● Aim of the task: Working from the top of the listing below, retype each line through the line containing "bright yellow solid", both included, with no pictures.

● Data:
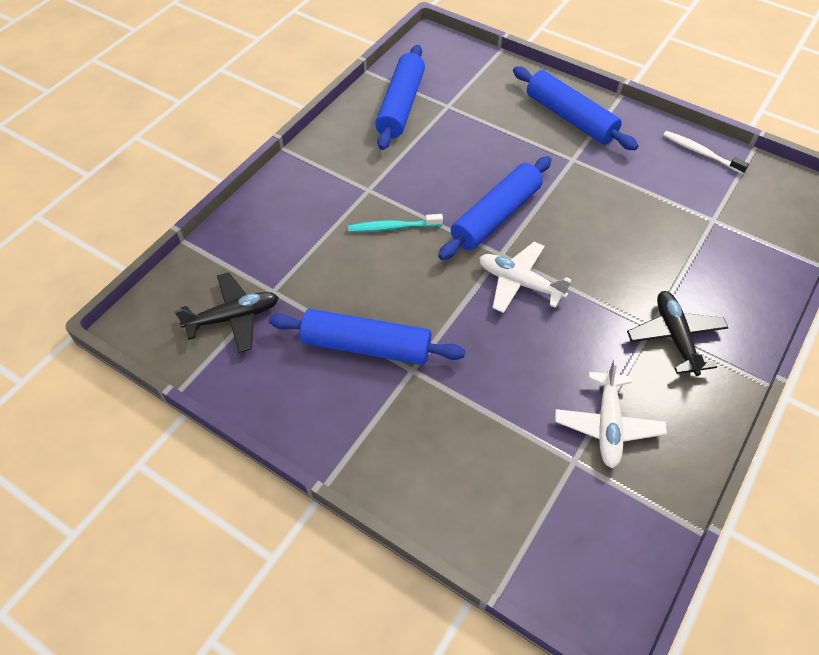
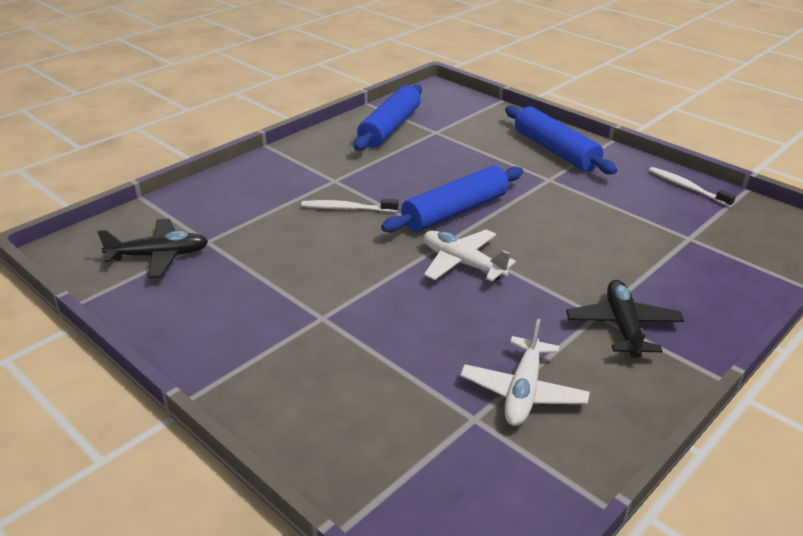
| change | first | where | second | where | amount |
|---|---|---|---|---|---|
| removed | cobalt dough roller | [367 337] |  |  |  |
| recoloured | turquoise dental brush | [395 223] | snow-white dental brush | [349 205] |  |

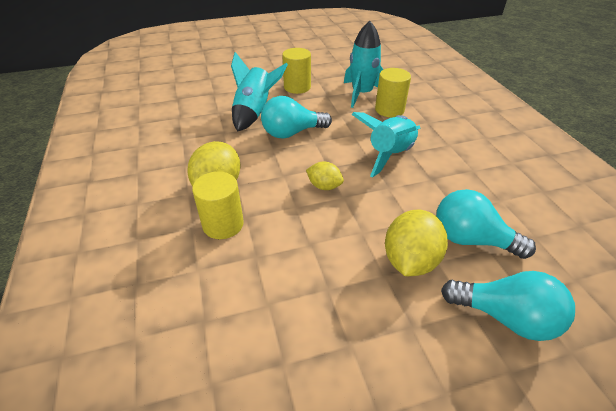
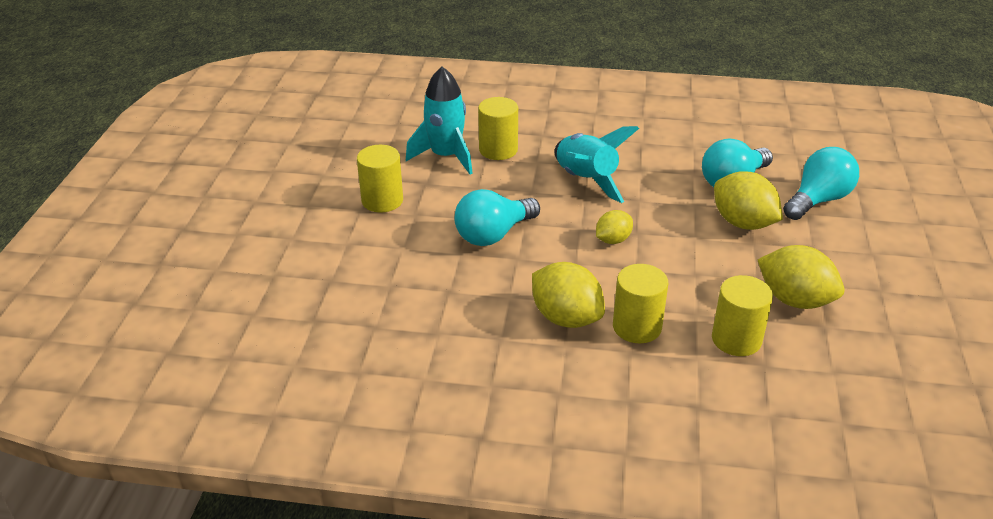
| change | first | where | second | where | amount |
|---|---|---|---|---|---|
| removed | turquoise toy rocket | [259 92] |  |  |  |
| added |  |  | bright yellow solid cylinder | [742 315] |  |
| added |  |  | bright yellow citrus fruit | [801 277] |  |
| turned | turquoise light bulb | [296 117] |  | [497 217] | 45 degrees clockwise |

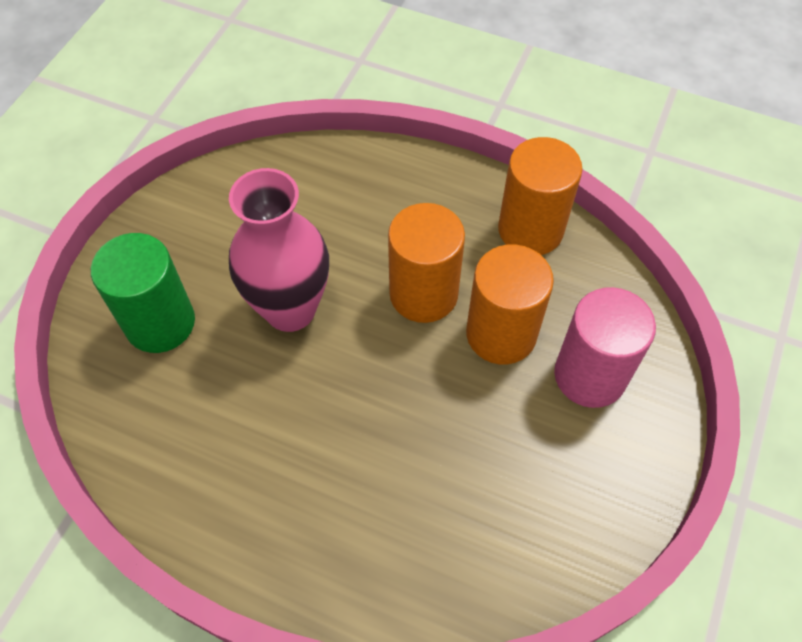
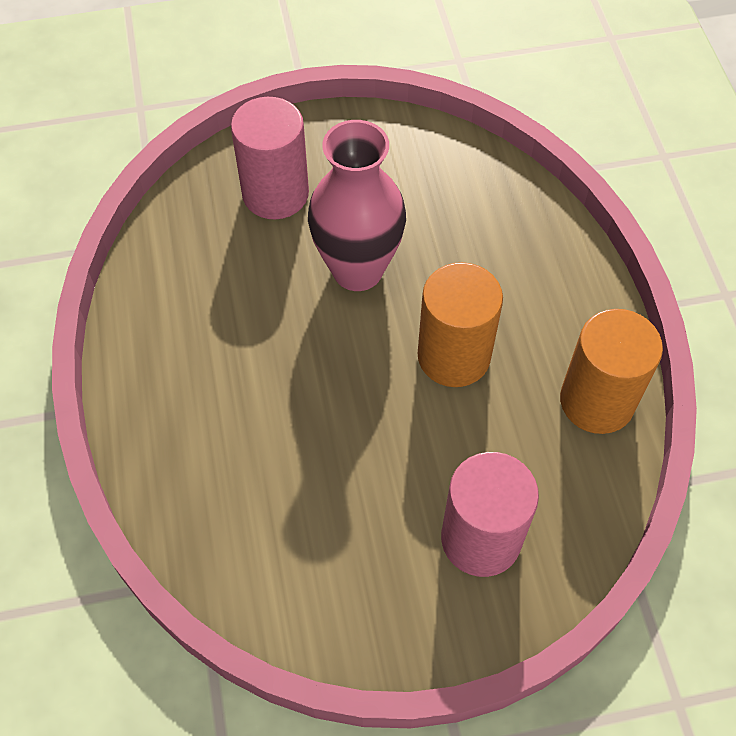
| change | first | where | second | where | amount |
|---|---|---|---|---|---|
| removed | orange-coloured solid cylinder | [510 304] |  |  |  |
| recoloured | leaf-green solid cylinder | [143 293] | rose-pink solid cylinder | [270 158] |  |

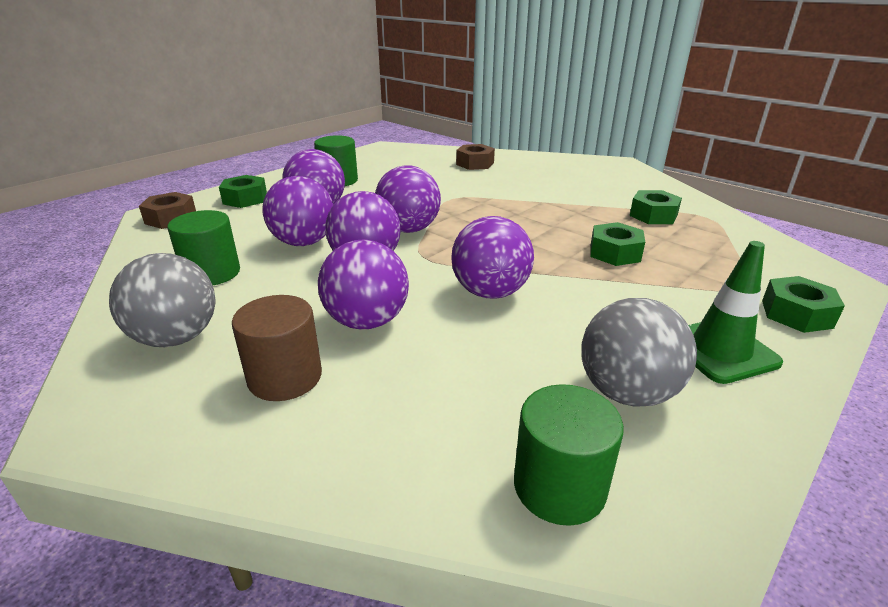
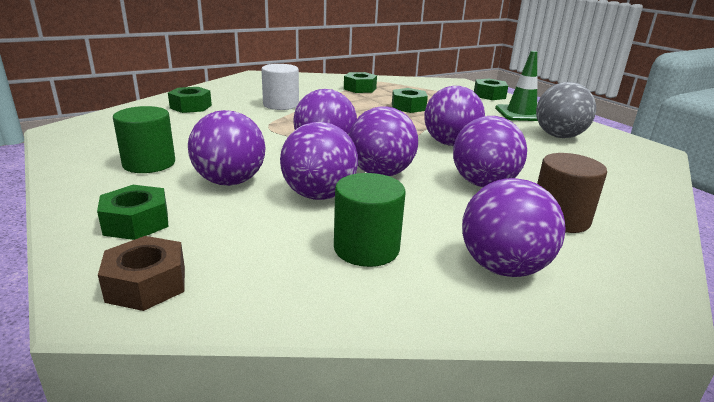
| change | first | where | second | where | amount |
|---|---|---|---|---|---|
| removed | leaf-green solid cylinder | [569 455] |  |  |  |
| added |  |  | snow-white solid cylinder | [280 87] |  |
| recoloured | gray ball | [162 300] | violet ball | [514 227] |  |
| recoloured | dark brown hexagon nut | [475 157] | leaf-green hexagon nut | [190 100] |  |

● Answer to this task:
| change | first | where | second | where | amount |
|---|---|---|---|---|---|
| removed | cobalt dough roller | [367 337] |  |  |  |
| recoloured | turquoise dental brush | [395 223] | snow-white dental brush | [349 205] |  |

| change | first | where | second | where | amount |
|---|---|---|---|---|---|
| removed | turquoise toy rocket | [259 92] |  |  |  |
| added |  |  | bright yellow solid cylinder | [742 315] |  |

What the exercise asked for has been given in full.